BRIEF:
The line containing "R20: 24k (IN_B, VP) -> 5.1k (IN_B, VP)" marks the start. Return it and every later line of the listing below exactly, ending with the last one.
○ ○ ○ ○ ○
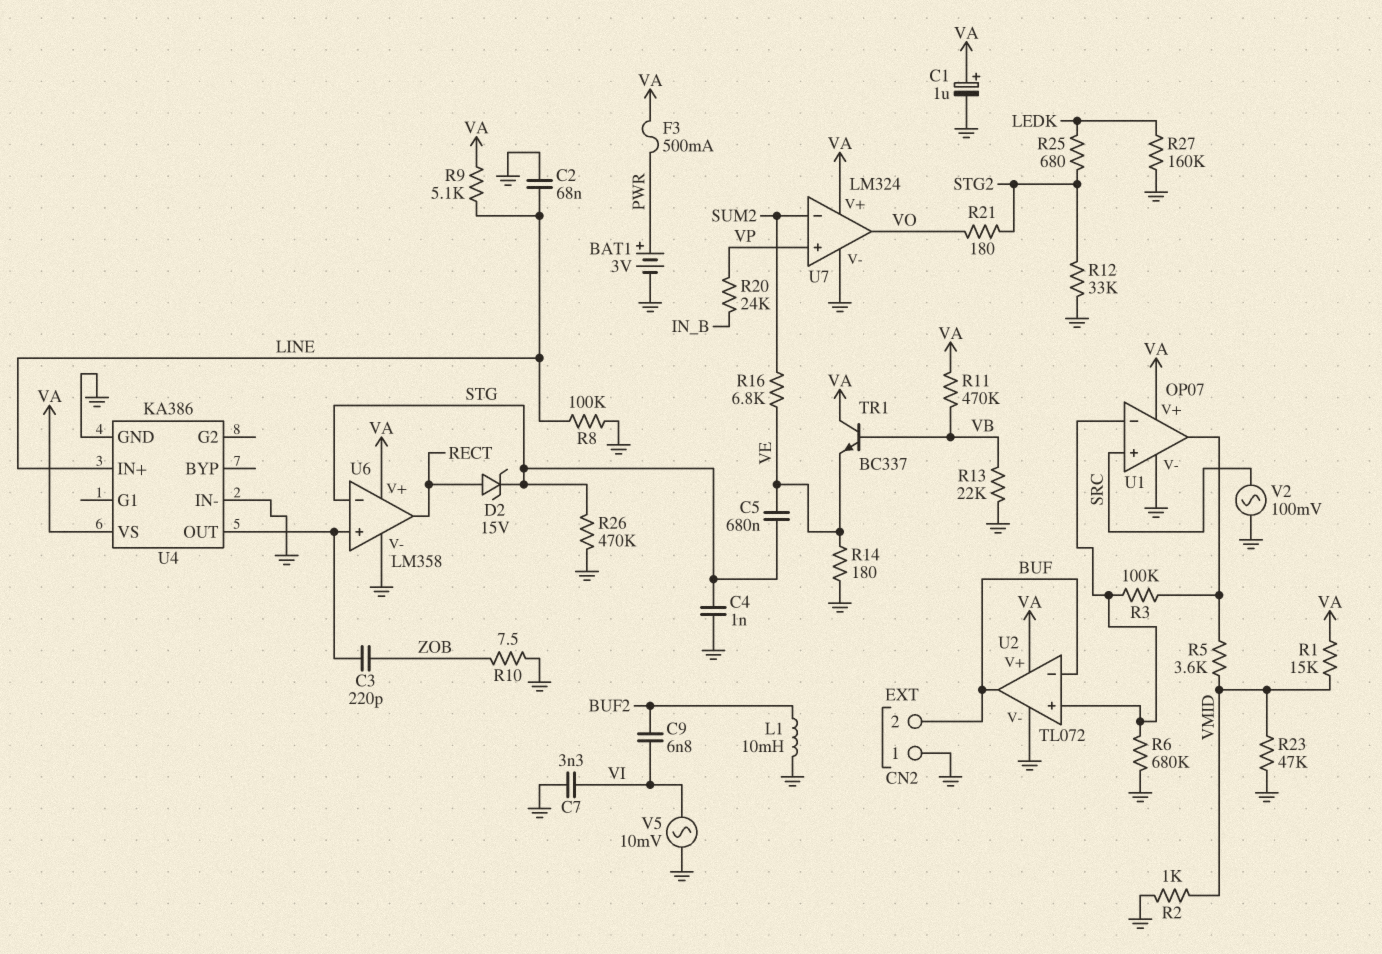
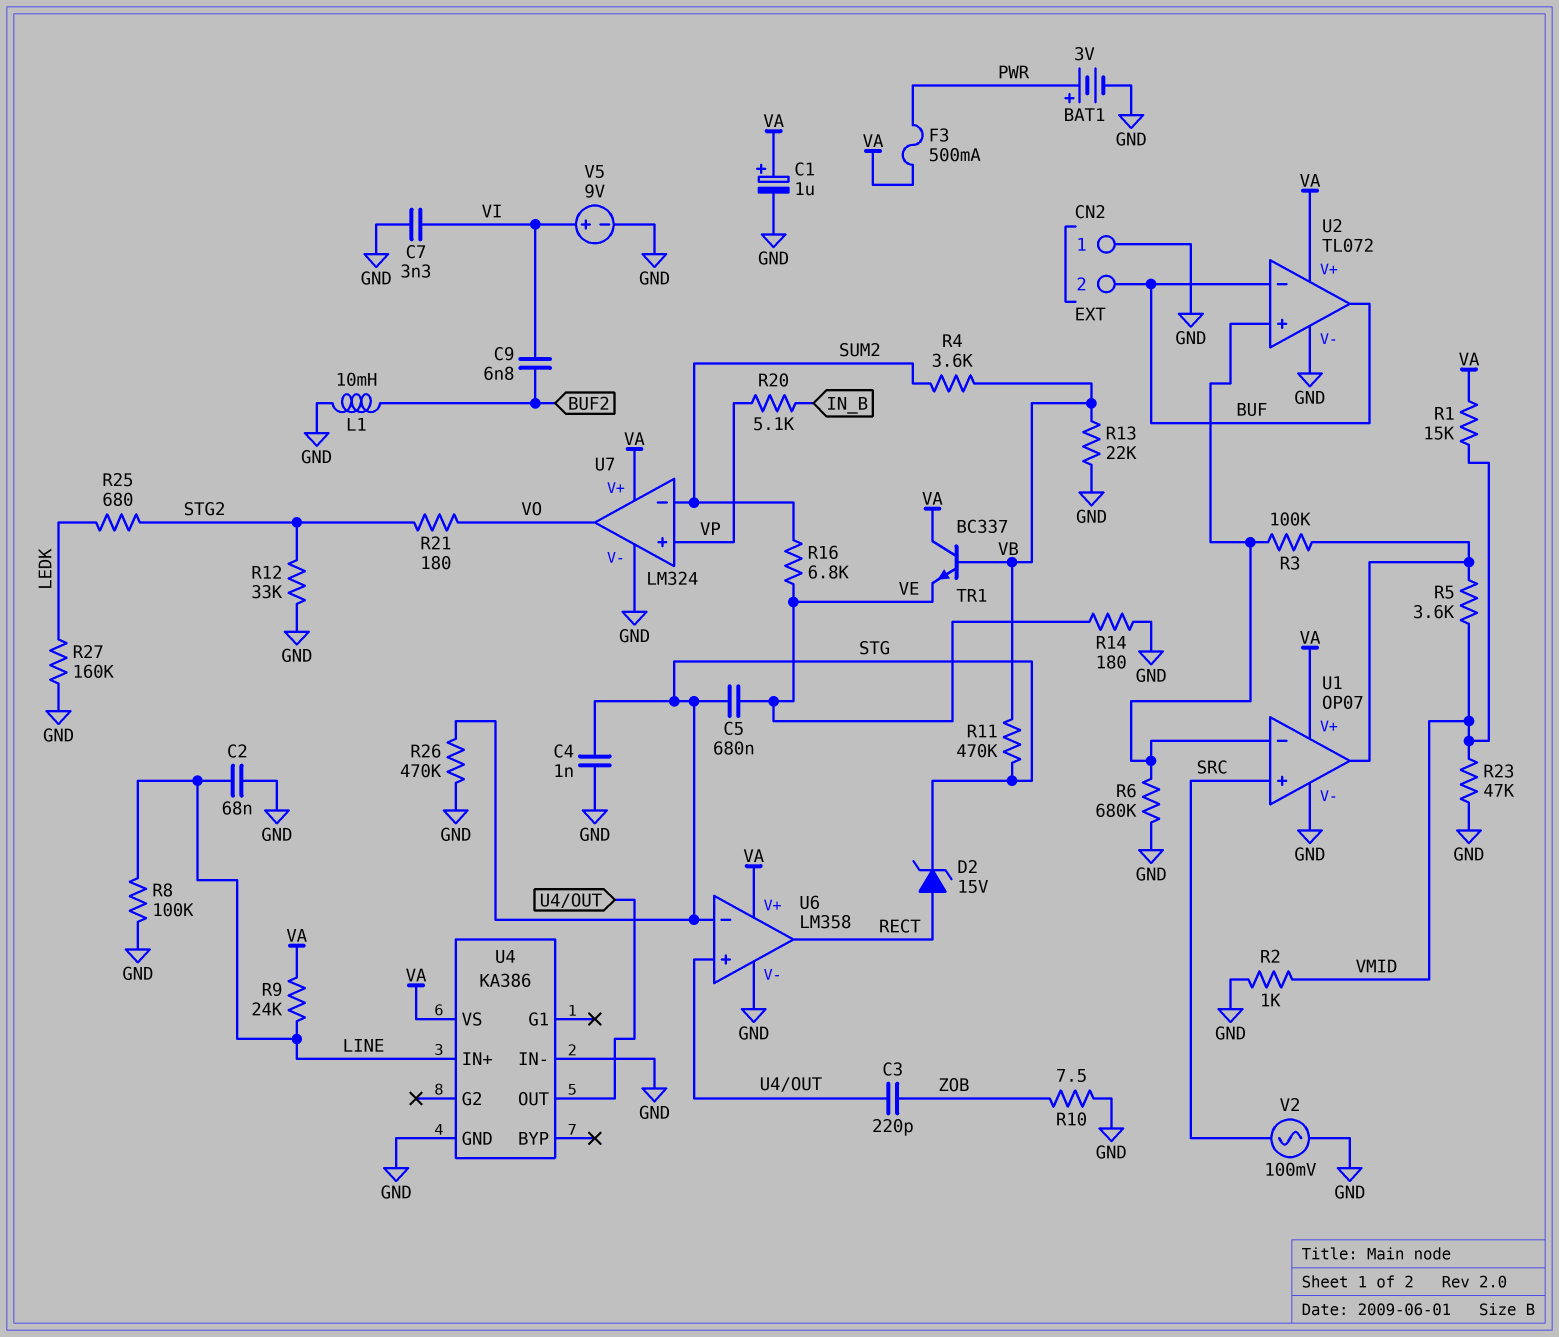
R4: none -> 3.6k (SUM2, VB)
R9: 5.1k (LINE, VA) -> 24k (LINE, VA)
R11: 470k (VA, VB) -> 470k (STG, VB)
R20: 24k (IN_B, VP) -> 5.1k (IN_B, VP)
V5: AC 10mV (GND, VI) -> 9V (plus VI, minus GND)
○ ○ ○ ○ ○
EXERCISE ANSWER:
R20: 24k (IN_B, VP) -> 5.1k (IN_B, VP)
V5: AC 10mV (GND, VI) -> 9V (plus VI, minus GND)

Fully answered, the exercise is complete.